[[ Collected data open ]]
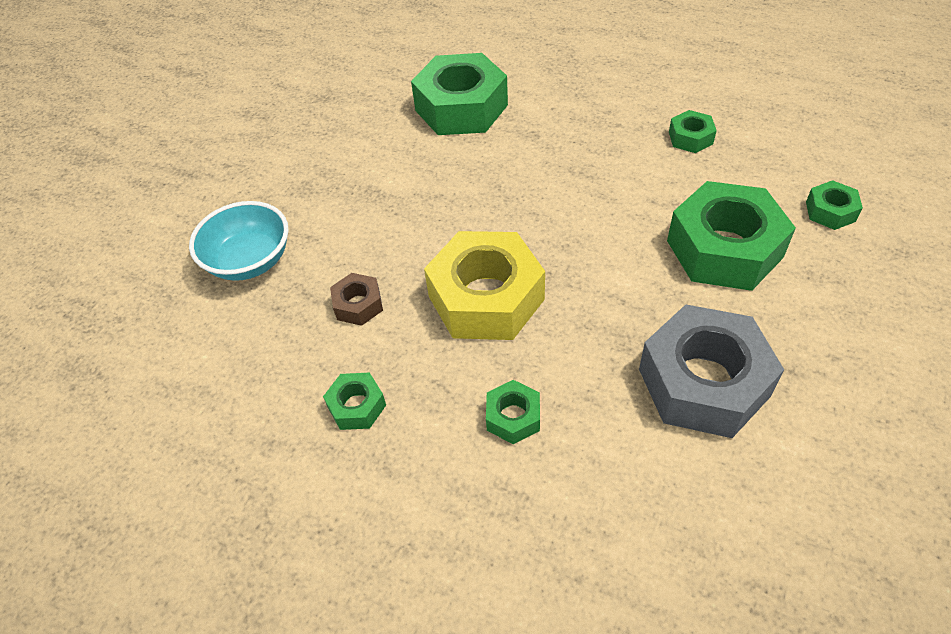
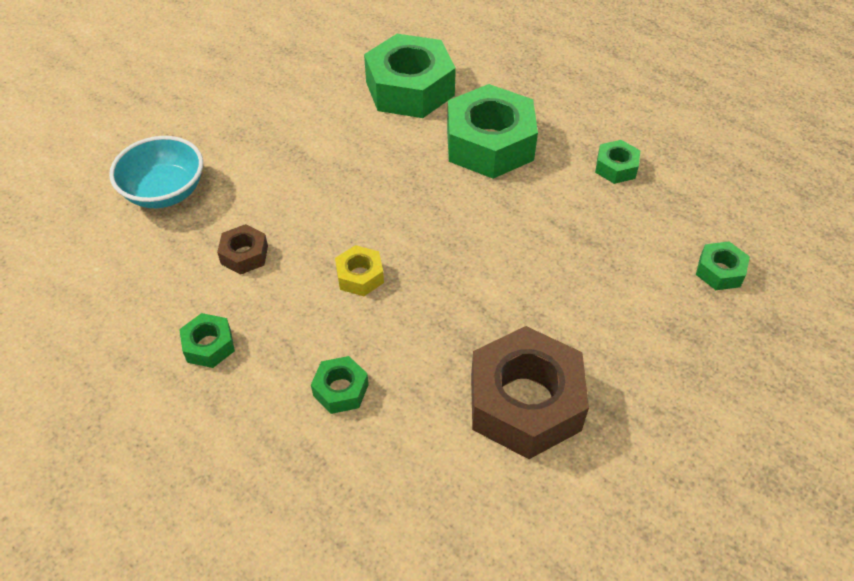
camera: 10 degrees right, 0 degrees up
(486, 298) = (360, 276): yellow nut -> yellow nut, size x0.46
(703, 382) = (525, 402): grey nut -> brown nut
(724, 249) = (600, 283): green nut -> green nut (489, 144)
[[ Collected data closed ]]
### Requirement
Restate the listing word for word. Pictures do not belong in the copy.

### Written solution
camera: 10 degrees right, 0 degrees up
(486, 298) = (360, 276): yellow nut -> yellow nut, size x0.46
(703, 382) = (525, 402): grey nut -> brown nut
(724, 249) = (600, 283): green nut -> green nut (489, 144)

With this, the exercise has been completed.